ACTIVITY: Every record here needs to be retyped exactly.

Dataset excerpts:

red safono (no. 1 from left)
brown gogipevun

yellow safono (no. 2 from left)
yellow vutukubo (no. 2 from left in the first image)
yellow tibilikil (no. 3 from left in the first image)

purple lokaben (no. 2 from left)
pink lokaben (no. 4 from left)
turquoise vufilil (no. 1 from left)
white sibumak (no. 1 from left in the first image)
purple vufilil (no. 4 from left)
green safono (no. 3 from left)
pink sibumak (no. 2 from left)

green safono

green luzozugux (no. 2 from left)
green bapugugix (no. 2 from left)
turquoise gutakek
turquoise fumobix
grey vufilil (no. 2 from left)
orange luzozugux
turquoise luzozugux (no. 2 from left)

RESULT BELOW:
red safono (no. 1 from left)
brown gogipevun

yellow safono (no. 2 from left)
yellow vutukubo (no. 2 from left in the first image)
yellow tibilikil (no. 3 from left in the first image)

purple lokaben (no. 2 from left)
pink lokaben (no. 4 from left)
turquoise vufilil (no. 1 from left)
white sibumak (no. 1 from left in the first image)
purple vufilil (no. 4 from left)
green safono (no. 3 from left)
pink sibumak (no. 2 from left)

green safono

green luzozugux (no. 2 from left)
green bapugugix (no. 2 from left)
turquoise gutakek
turquoise fumobix
grey vufilil (no. 2 from left)
orange luzozugux
turquoise luzozugux (no. 2 from left)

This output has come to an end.